Start of SUPPLIED INFORMATION
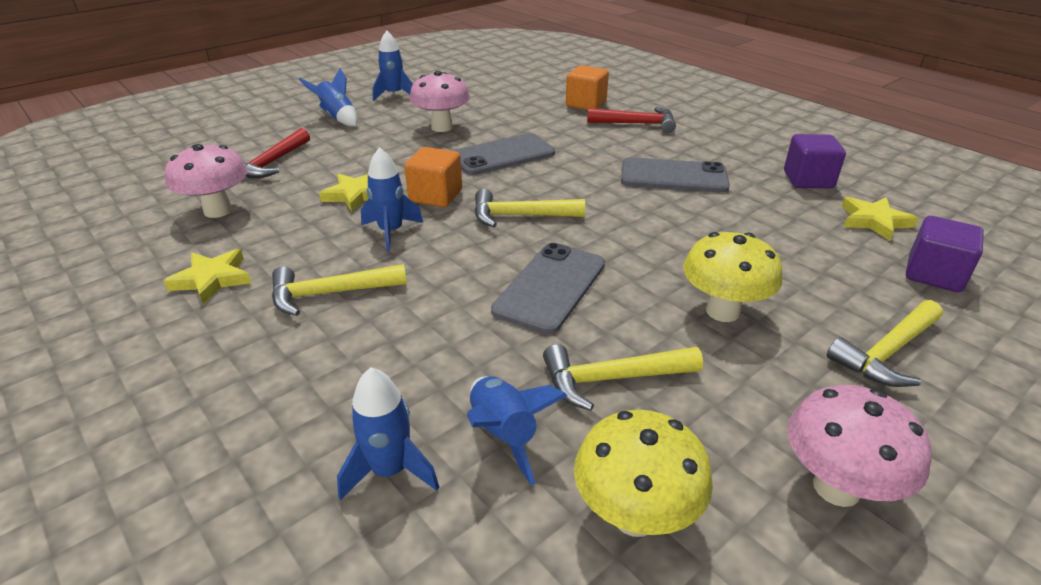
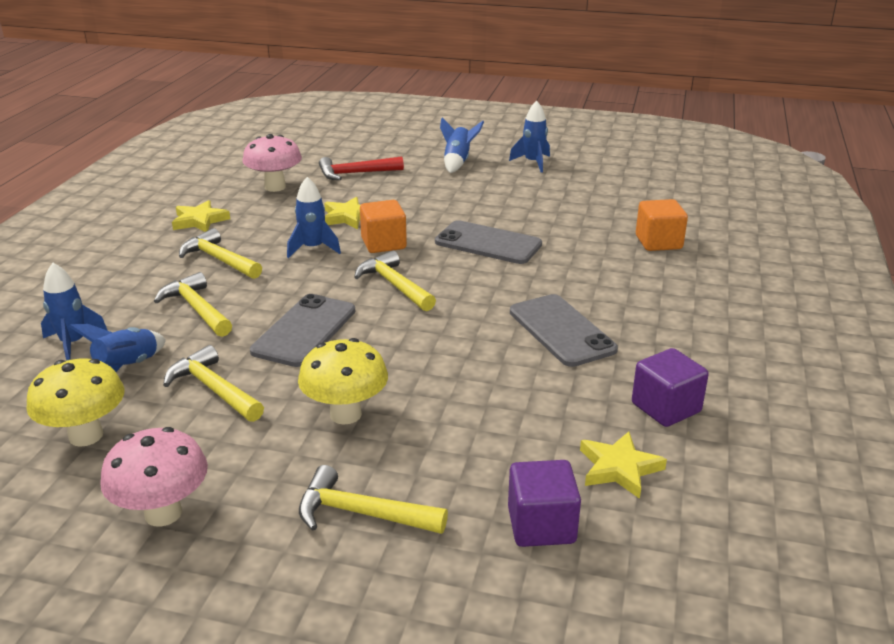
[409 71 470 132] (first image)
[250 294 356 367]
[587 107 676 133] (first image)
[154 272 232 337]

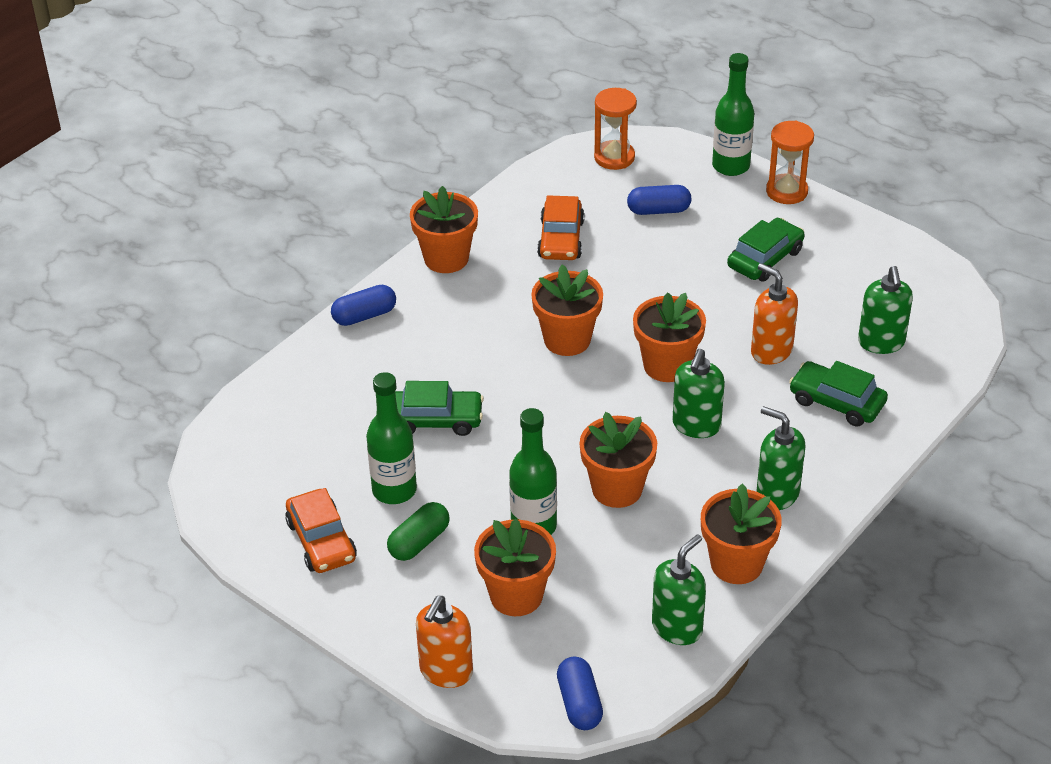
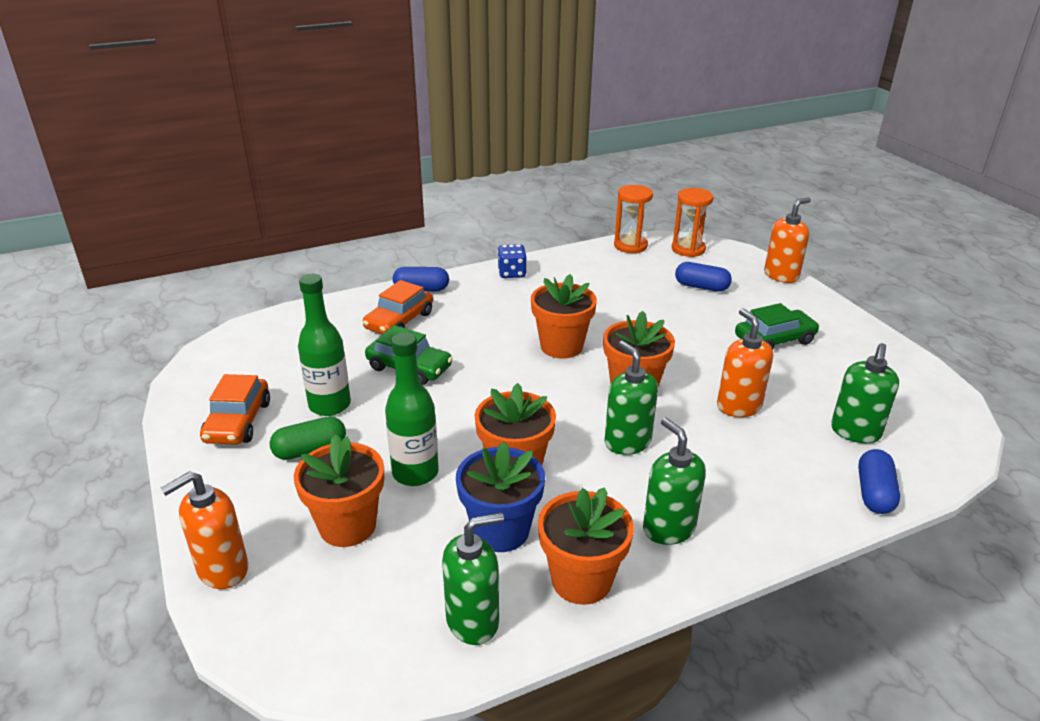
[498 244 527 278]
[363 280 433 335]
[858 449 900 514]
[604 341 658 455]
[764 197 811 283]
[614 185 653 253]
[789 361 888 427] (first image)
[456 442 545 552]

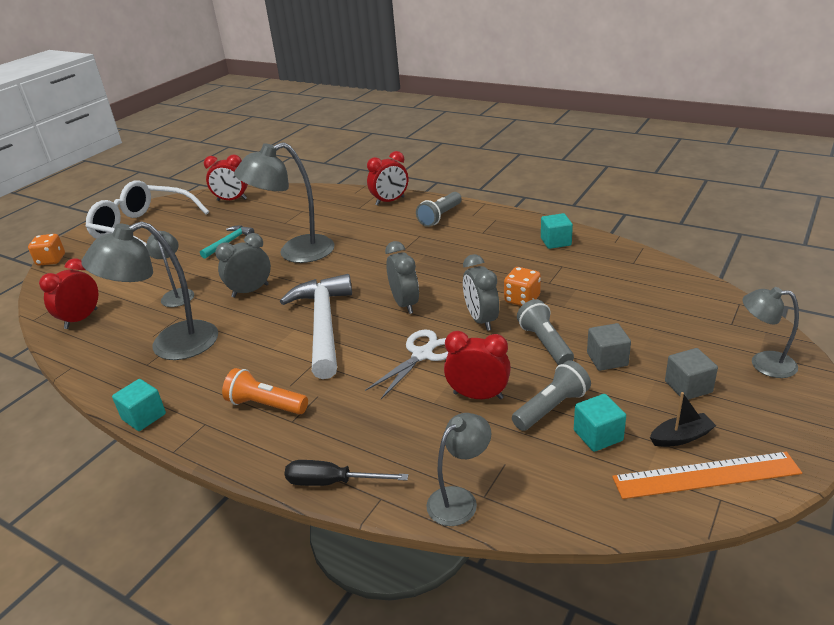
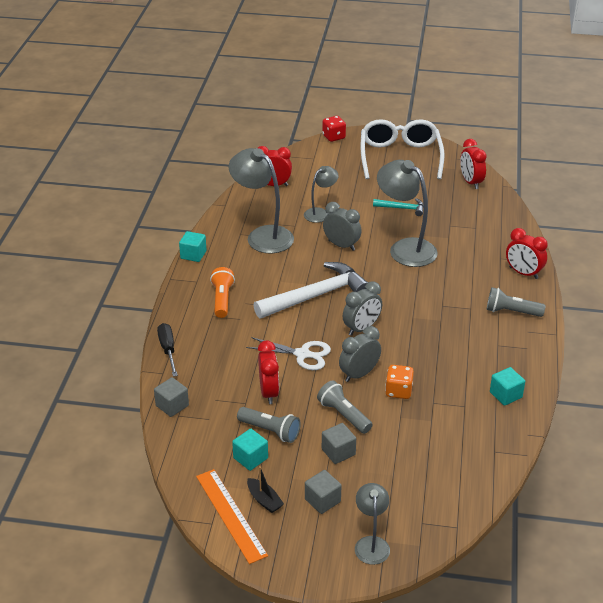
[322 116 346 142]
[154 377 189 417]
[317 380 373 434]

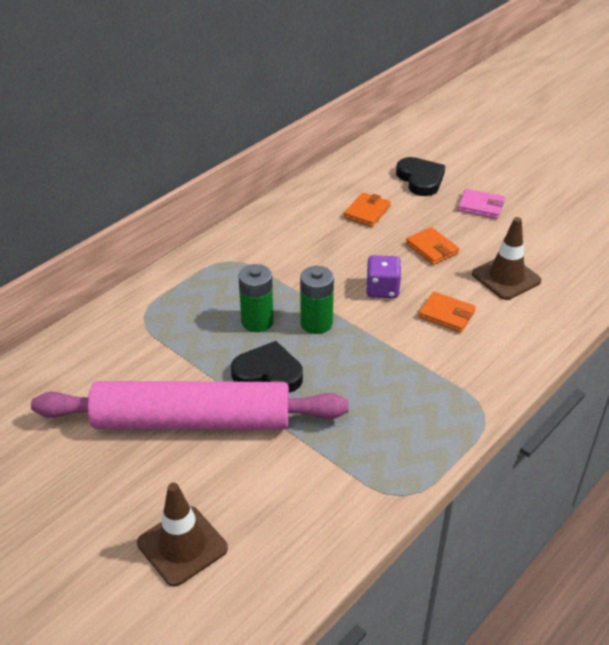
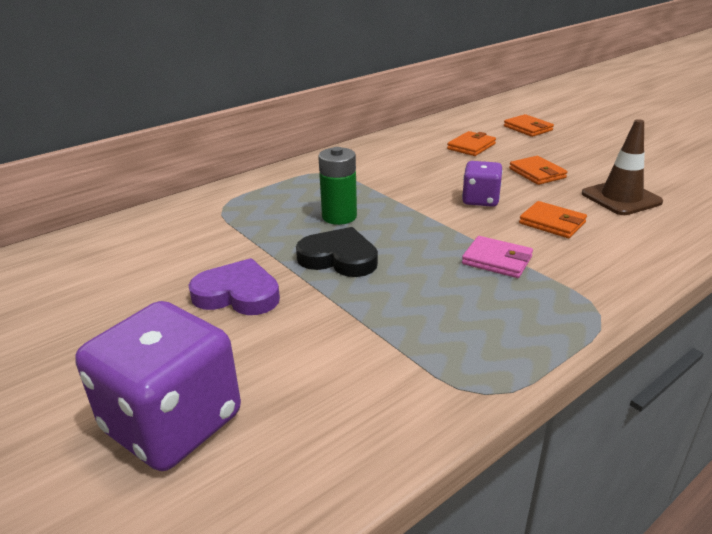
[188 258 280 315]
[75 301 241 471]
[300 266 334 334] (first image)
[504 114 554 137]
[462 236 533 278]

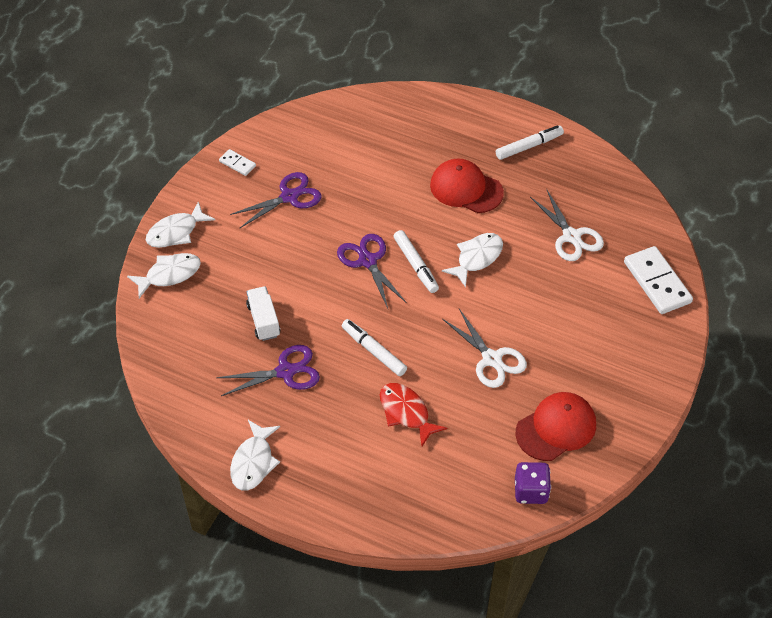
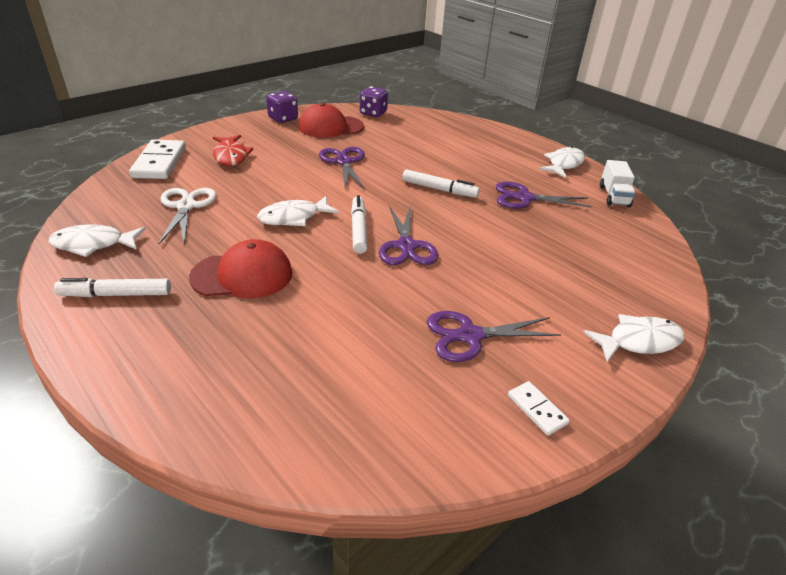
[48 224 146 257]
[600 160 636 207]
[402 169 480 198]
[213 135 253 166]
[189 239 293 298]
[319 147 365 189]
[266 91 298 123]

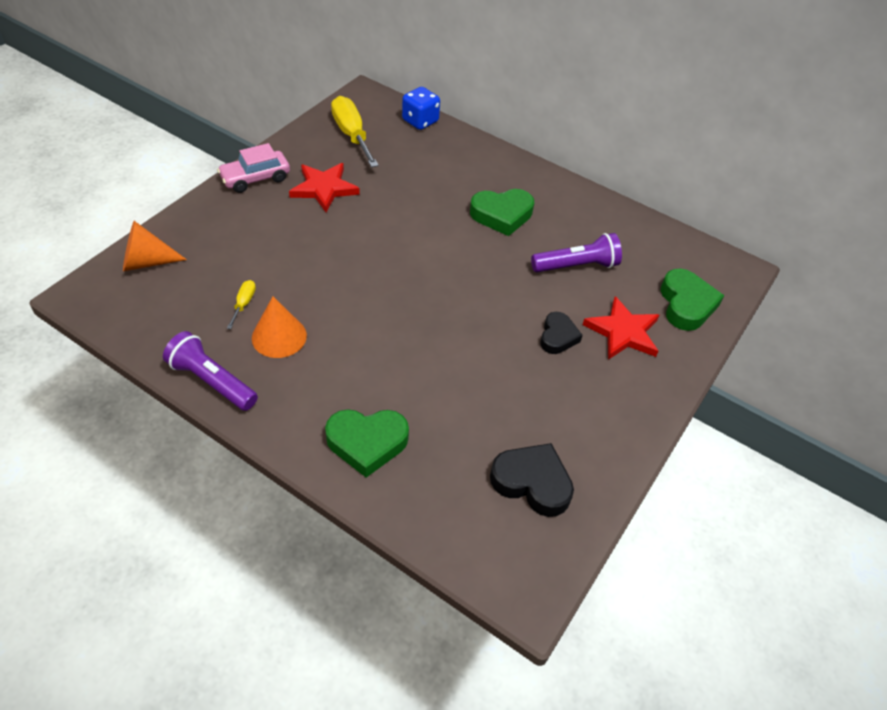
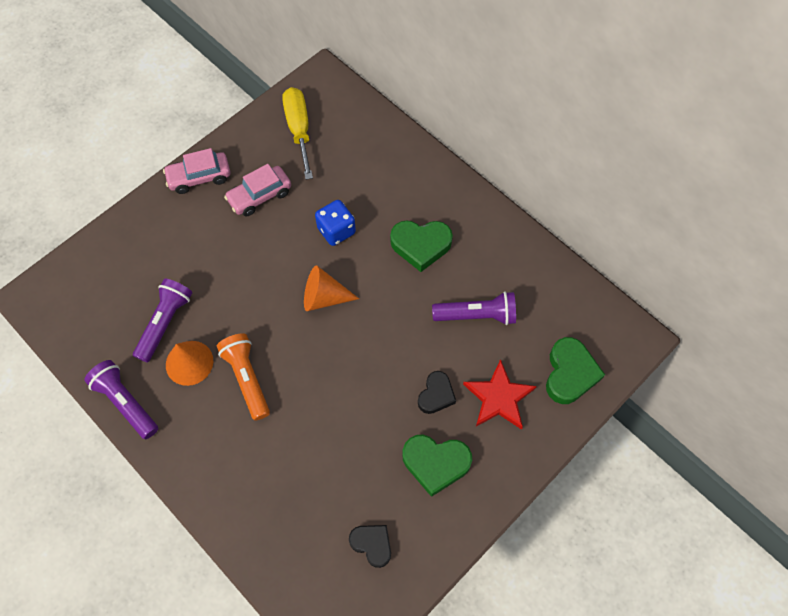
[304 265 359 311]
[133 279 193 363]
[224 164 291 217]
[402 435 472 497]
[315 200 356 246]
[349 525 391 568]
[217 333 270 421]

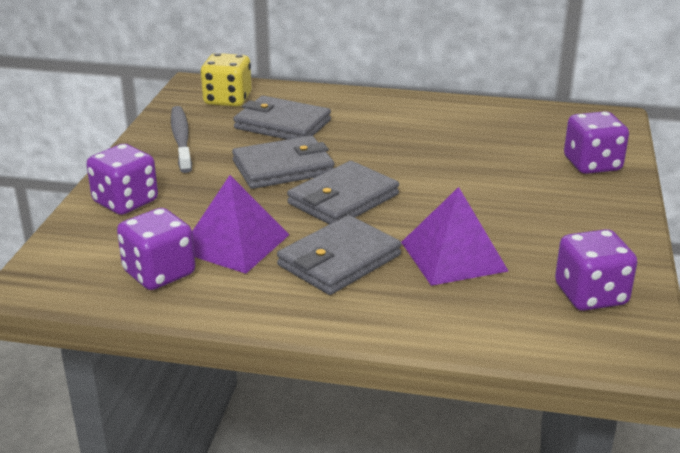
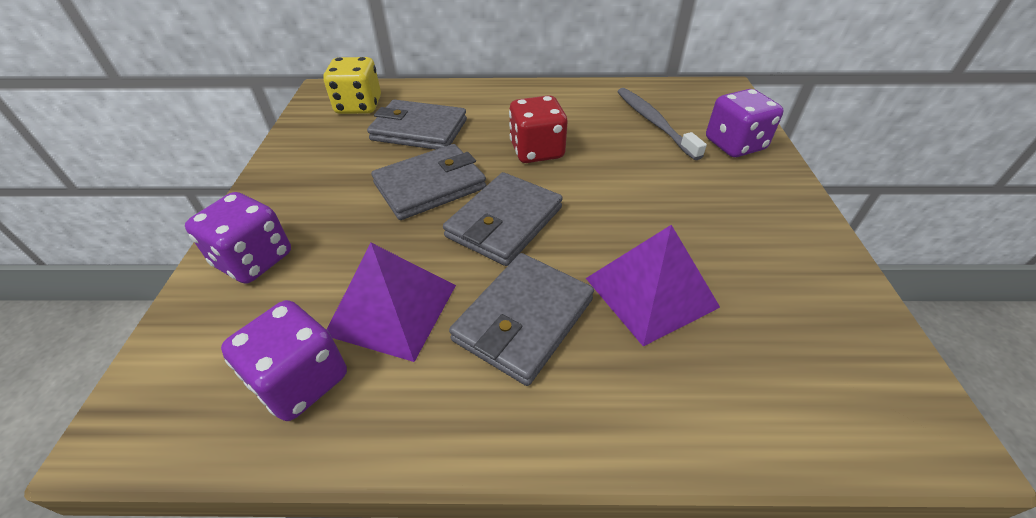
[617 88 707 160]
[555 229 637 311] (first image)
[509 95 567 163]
End of SUPPLIED INFORMATION
Set down all the entries exactly as they appear, but skip any pictures.

[409 71 470 132] (first image)
[250 294 356 367]
[587 107 676 133] (first image)
[154 272 232 337]

[498 244 527 278]
[363 280 433 335]
[858 449 900 514]
[604 341 658 455]
[764 197 811 283]
[614 185 653 253]
[789 361 888 427] (first image)
[456 442 545 552]

[322 116 346 142]
[154 377 189 417]
[317 380 373 434]

[188 258 280 315]
[75 301 241 471]
[300 266 334 334] (first image)
[504 114 554 137]
[462 236 533 278]

[48 224 146 257]
[600 160 636 207]
[402 169 480 198]
[213 135 253 166]
[189 239 293 298]
[319 147 365 189]
[266 91 298 123]

[304 265 359 311]
[133 279 193 363]
[224 164 291 217]
[402 435 472 497]
[315 200 356 246]
[349 525 391 568]
[217 333 270 421]

[617 88 707 160]
[555 229 637 311] (first image)
[509 95 567 163]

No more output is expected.